RAW DATA =>
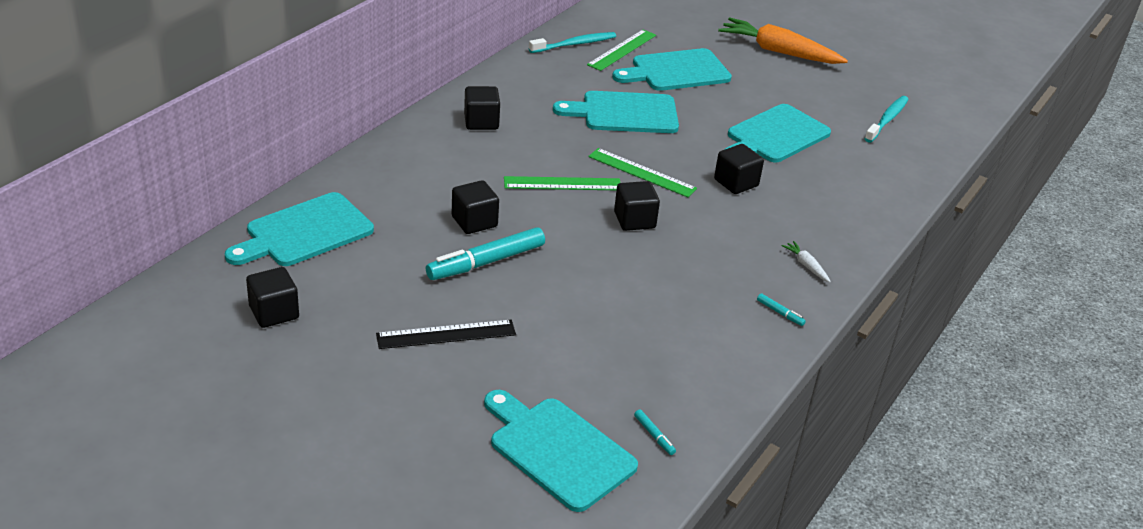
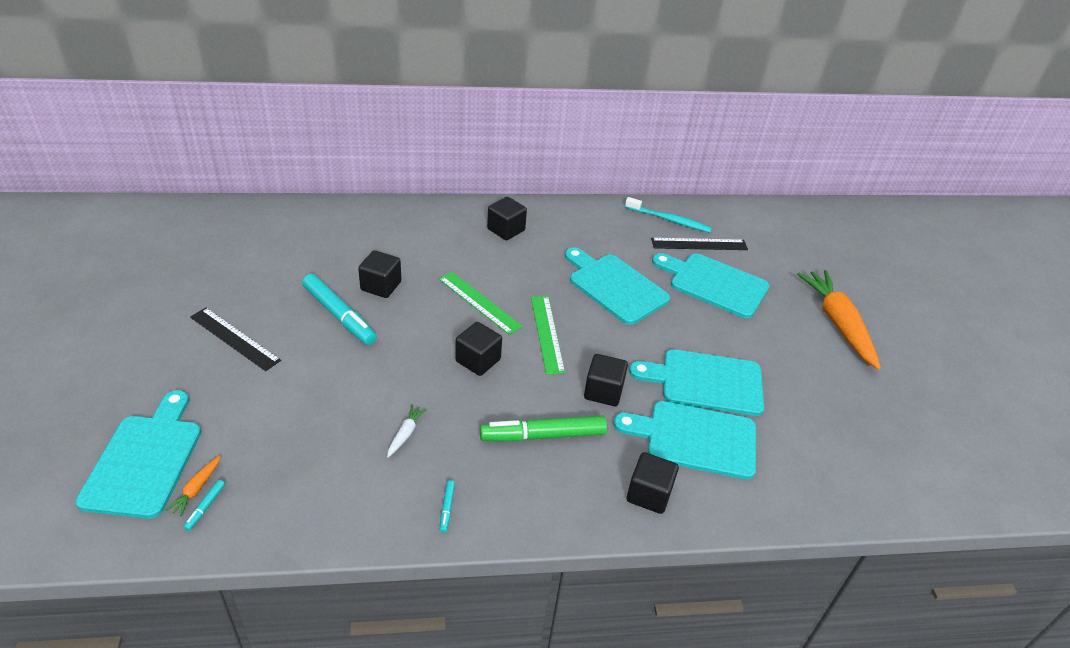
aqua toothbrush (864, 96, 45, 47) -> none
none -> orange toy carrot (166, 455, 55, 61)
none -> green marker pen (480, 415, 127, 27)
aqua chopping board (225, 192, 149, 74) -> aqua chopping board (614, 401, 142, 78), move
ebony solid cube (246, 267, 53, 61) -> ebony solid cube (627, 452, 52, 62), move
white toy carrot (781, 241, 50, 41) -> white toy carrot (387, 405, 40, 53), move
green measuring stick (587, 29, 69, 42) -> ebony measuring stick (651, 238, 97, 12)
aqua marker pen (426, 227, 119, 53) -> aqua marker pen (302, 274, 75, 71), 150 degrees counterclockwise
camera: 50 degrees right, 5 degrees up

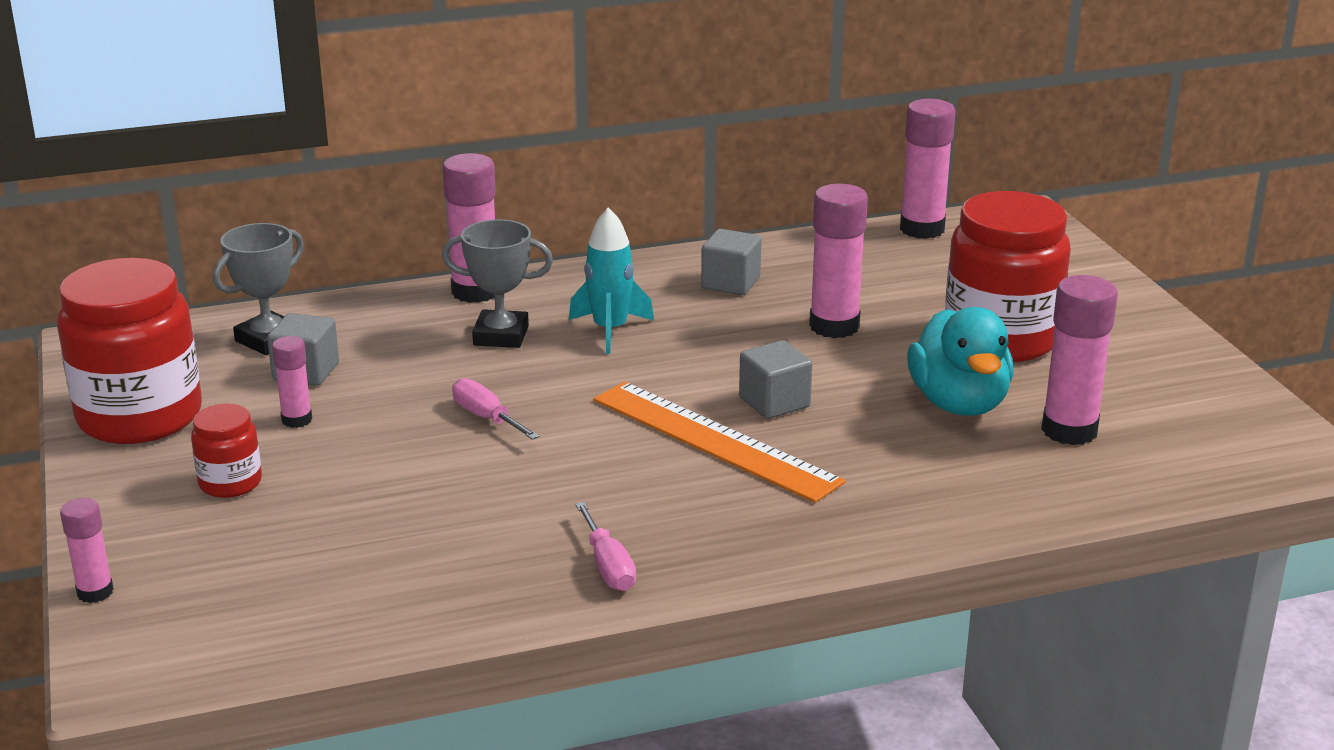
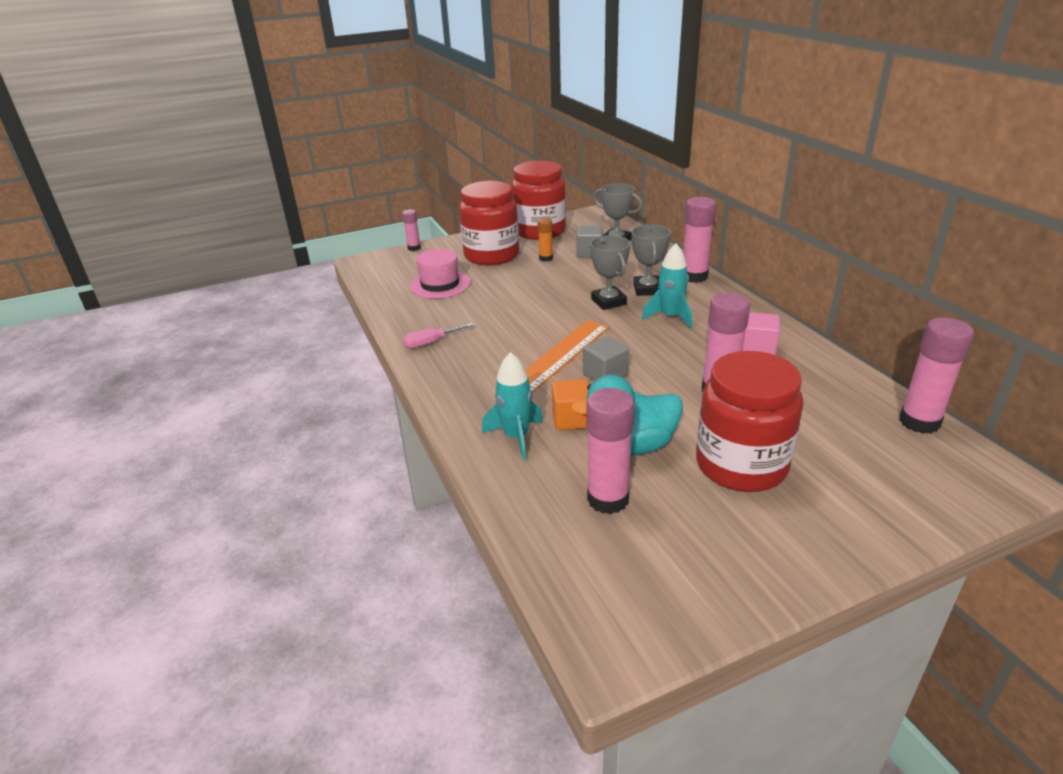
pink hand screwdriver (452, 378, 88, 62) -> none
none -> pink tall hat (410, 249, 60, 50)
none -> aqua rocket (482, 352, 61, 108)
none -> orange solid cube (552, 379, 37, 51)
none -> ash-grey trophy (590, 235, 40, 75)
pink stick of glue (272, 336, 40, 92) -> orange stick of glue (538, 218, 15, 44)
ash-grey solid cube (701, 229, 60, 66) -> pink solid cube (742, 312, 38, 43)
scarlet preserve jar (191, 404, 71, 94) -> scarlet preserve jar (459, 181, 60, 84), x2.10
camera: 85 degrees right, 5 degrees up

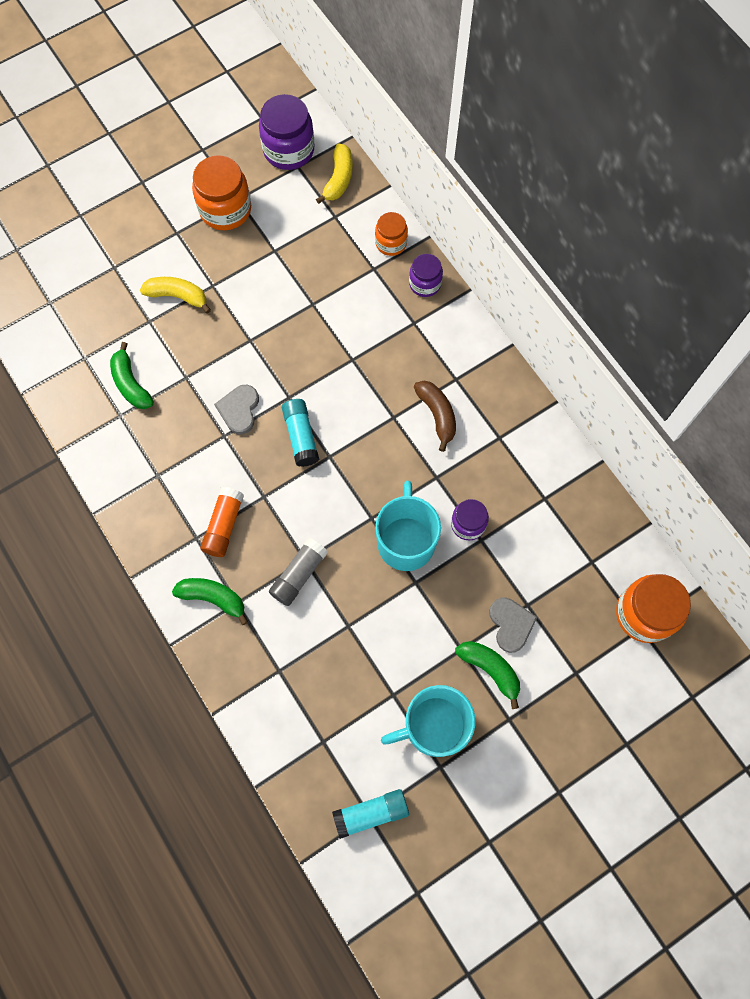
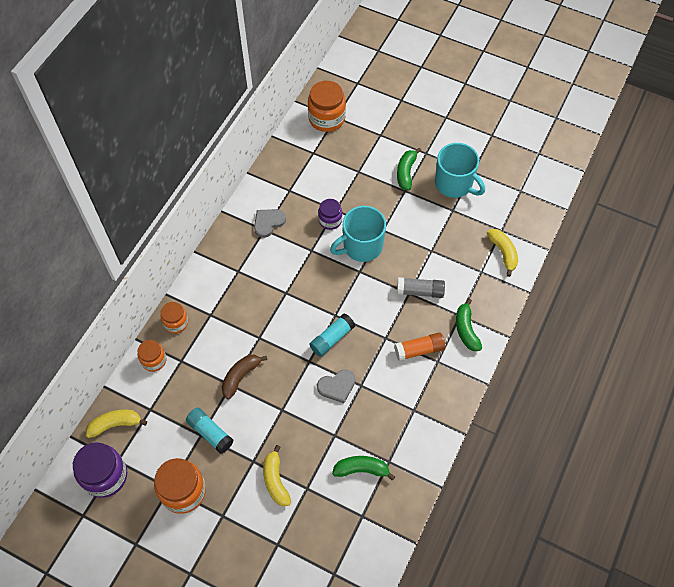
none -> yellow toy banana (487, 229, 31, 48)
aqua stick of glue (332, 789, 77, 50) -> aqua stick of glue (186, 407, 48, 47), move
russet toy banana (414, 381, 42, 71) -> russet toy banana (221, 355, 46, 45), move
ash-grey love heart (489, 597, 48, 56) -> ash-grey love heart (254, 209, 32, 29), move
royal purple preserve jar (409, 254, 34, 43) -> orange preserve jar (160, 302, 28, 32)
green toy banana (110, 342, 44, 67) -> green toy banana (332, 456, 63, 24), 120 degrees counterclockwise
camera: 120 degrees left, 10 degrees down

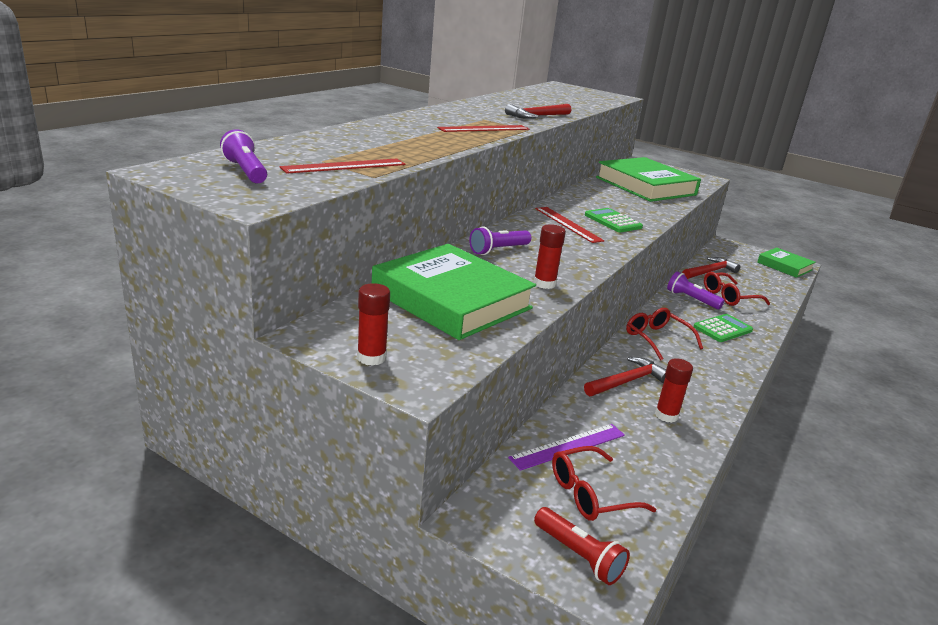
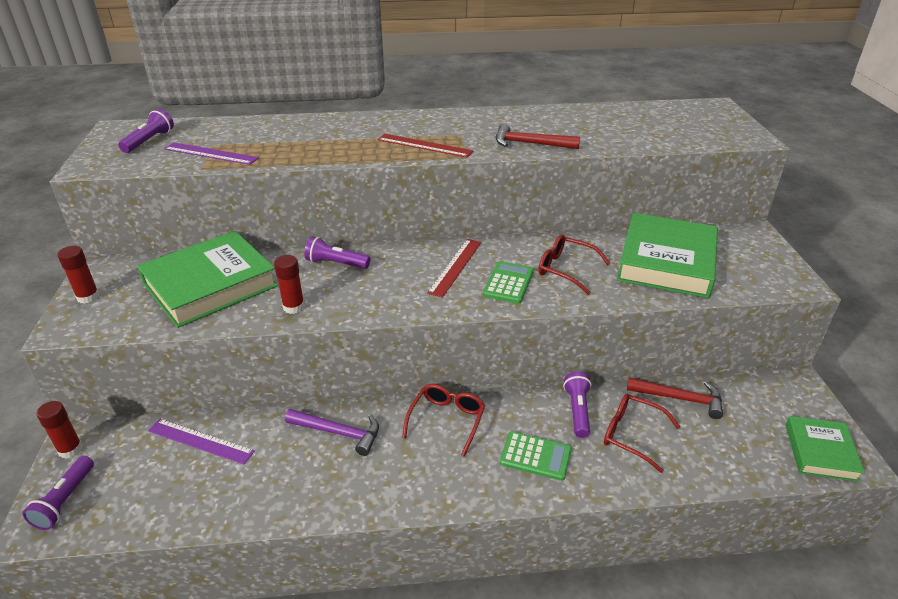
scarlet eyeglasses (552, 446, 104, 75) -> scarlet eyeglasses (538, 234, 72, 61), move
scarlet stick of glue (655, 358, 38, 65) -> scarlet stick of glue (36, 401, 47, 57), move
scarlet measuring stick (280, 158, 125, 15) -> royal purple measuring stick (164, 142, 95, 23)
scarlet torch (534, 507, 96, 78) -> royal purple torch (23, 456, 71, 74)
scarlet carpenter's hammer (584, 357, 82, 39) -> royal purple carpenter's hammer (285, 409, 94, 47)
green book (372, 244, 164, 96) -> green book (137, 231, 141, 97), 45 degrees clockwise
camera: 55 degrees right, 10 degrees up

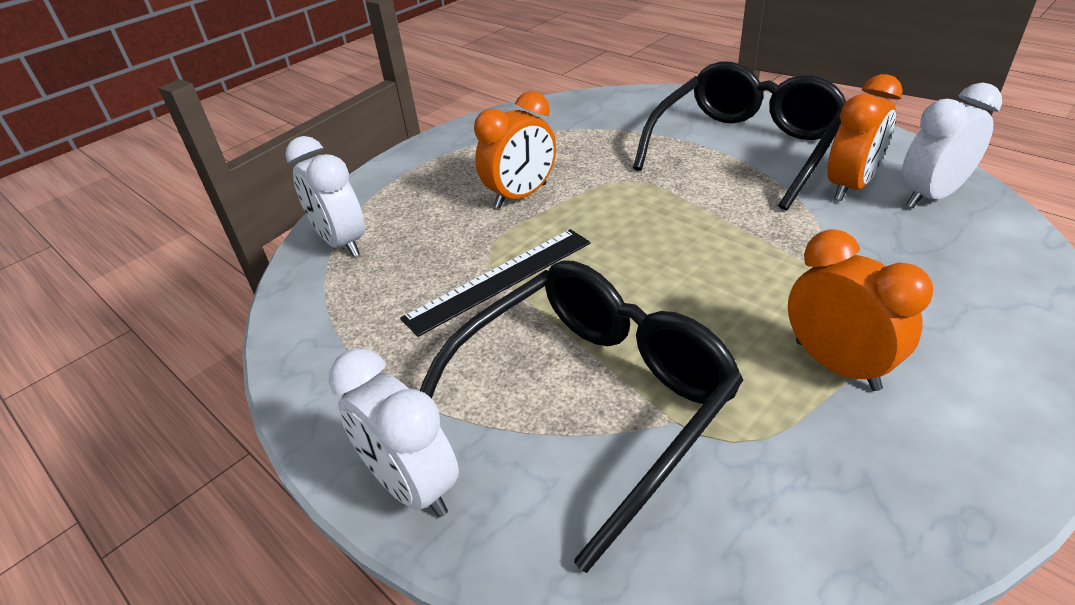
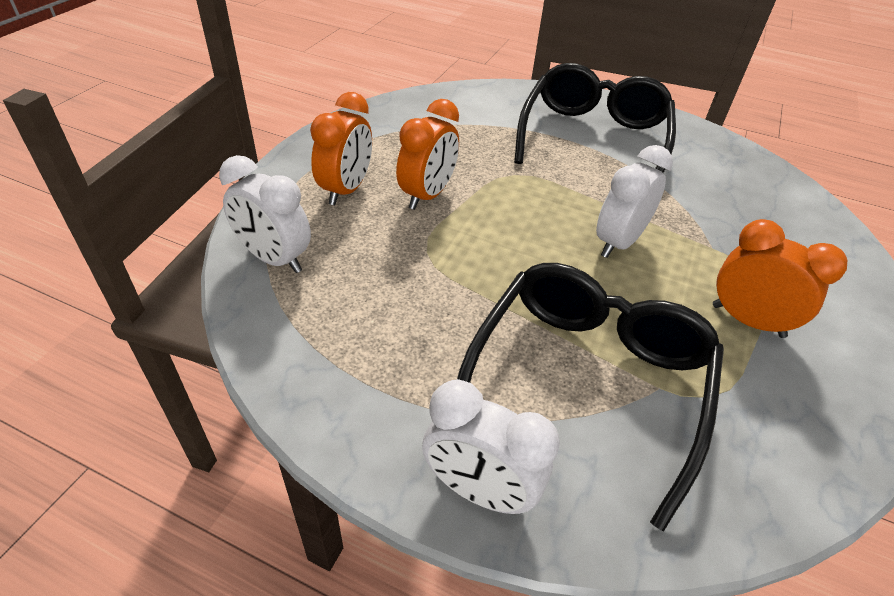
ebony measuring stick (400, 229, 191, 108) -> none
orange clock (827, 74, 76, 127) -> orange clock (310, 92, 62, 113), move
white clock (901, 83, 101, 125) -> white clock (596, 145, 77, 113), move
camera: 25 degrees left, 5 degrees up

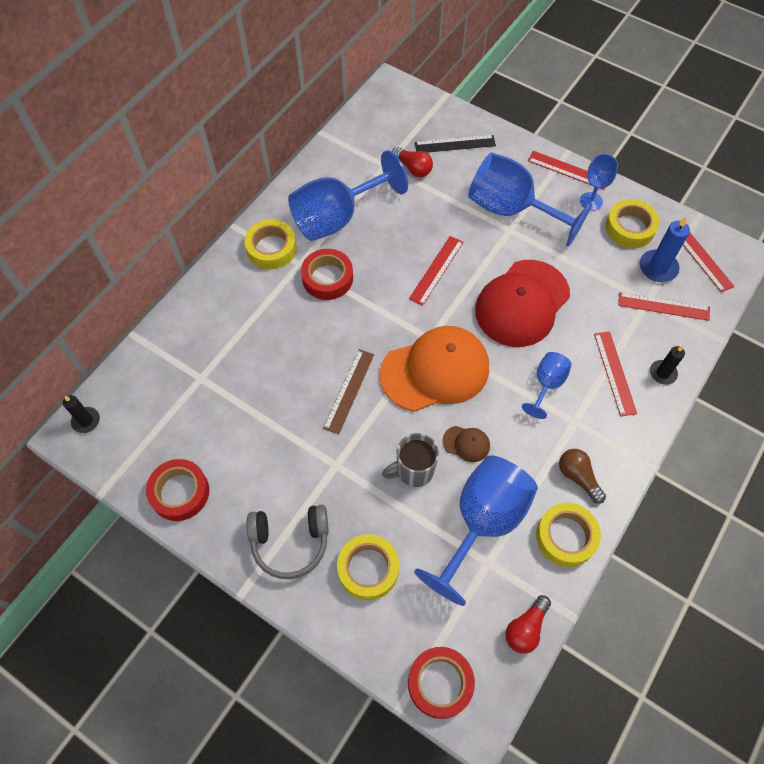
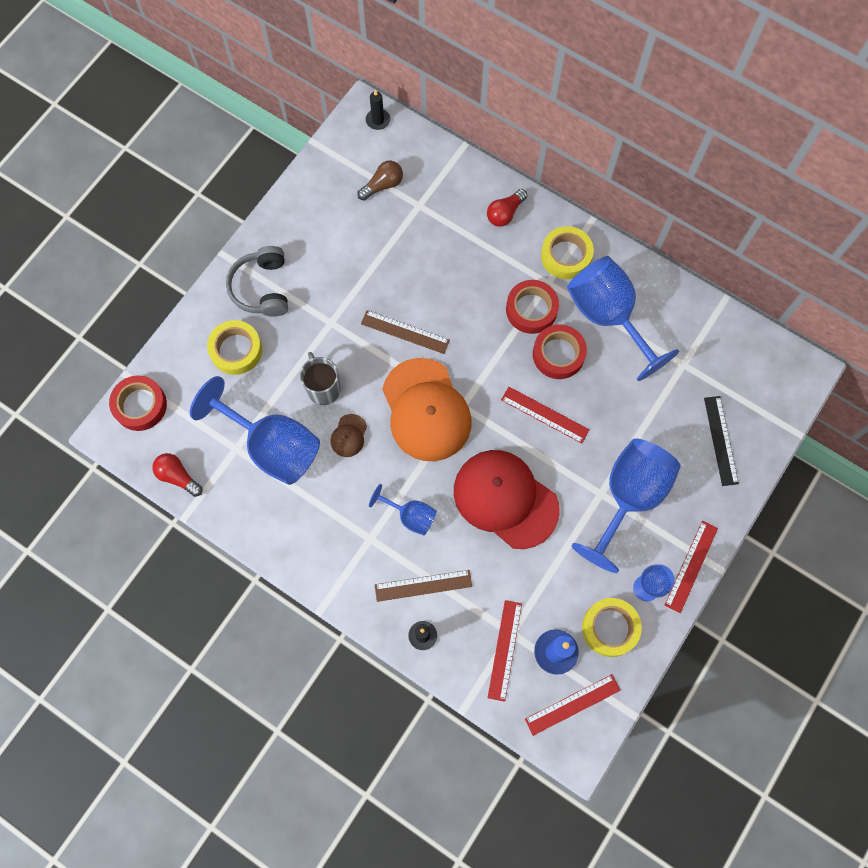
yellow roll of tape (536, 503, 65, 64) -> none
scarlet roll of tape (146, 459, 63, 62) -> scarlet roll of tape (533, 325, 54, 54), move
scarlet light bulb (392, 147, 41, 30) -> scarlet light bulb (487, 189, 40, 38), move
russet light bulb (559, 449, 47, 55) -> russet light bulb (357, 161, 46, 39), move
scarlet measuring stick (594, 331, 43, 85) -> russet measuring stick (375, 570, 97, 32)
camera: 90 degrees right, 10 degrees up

PROBLEM REQUIREMENTS => Output every entry exactly. Pictures stay out.

WRITTEN RESPONSE =>
aqua toothbrush (864, 96, 45, 47) -> none
none -> orange toy carrot (166, 455, 55, 61)
none -> green marker pen (480, 415, 127, 27)
aqua chopping board (225, 192, 149, 74) -> aqua chopping board (614, 401, 142, 78), move
ebony solid cube (246, 267, 53, 61) -> ebony solid cube (627, 452, 52, 62), move
white toy carrot (781, 241, 50, 41) -> white toy carrot (387, 405, 40, 53), move
green measuring stick (587, 29, 69, 42) -> ebony measuring stick (651, 238, 97, 12)
aqua marker pen (426, 227, 119, 53) -> aqua marker pen (302, 274, 75, 71), 150 degrees counterclockwise
camera: 50 degrees right, 5 degrees up

pink hand screwdriver (452, 378, 88, 62) -> none
none -> pink tall hat (410, 249, 60, 50)
none -> aqua rocket (482, 352, 61, 108)
none -> orange solid cube (552, 379, 37, 51)
none -> ash-grey trophy (590, 235, 40, 75)
pink stick of glue (272, 336, 40, 92) -> orange stick of glue (538, 218, 15, 44)
ash-grey solid cube (701, 229, 60, 66) -> pink solid cube (742, 312, 38, 43)
scarlet preserve jar (191, 404, 71, 94) -> scarlet preserve jar (459, 181, 60, 84), x2.10
camera: 85 degrees right, 5 degrees up

none -> yellow toy banana (487, 229, 31, 48)
aqua stick of glue (332, 789, 77, 50) -> aqua stick of glue (186, 407, 48, 47), move
russet toy banana (414, 381, 42, 71) -> russet toy banana (221, 355, 46, 45), move
ash-grey love heart (489, 597, 48, 56) -> ash-grey love heart (254, 209, 32, 29), move
royal purple preserve jar (409, 254, 34, 43) -> orange preserve jar (160, 302, 28, 32)
green toy banana (110, 342, 44, 67) -> green toy banana (332, 456, 63, 24), 120 degrees counterclockwise
camera: 120 degrees left, 10 degrees down

scarlet eyeglasses (552, 446, 104, 75) -> scarlet eyeglasses (538, 234, 72, 61), move
scarlet stick of glue (655, 358, 38, 65) -> scarlet stick of glue (36, 401, 47, 57), move
scarlet measuring stick (280, 158, 125, 15) -> royal purple measuring stick (164, 142, 95, 23)
scarlet torch (534, 507, 96, 78) -> royal purple torch (23, 456, 71, 74)
scarlet carpenter's hammer (584, 357, 82, 39) -> royal purple carpenter's hammer (285, 409, 94, 47)
green book (372, 244, 164, 96) -> green book (137, 231, 141, 97), 45 degrees clockwise
camera: 55 degrees right, 10 degrees up

ebony measuring stick (400, 229, 191, 108) -> none
orange clock (827, 74, 76, 127) -> orange clock (310, 92, 62, 113), move
white clock (901, 83, 101, 125) -> white clock (596, 145, 77, 113), move
camera: 25 degrees left, 5 degrees up

yellow roll of tape (536, 503, 65, 64) -> none
scarlet roll of tape (146, 459, 63, 62) -> scarlet roll of tape (533, 325, 54, 54), move
scarlet light bulb (392, 147, 41, 30) -> scarlet light bulb (487, 189, 40, 38), move
russet light bulb (559, 449, 47, 55) -> russet light bulb (357, 161, 46, 39), move
scarlet measuring stick (594, 331, 43, 85) -> russet measuring stick (375, 570, 97, 32)
camera: 90 degrees right, 10 degrees up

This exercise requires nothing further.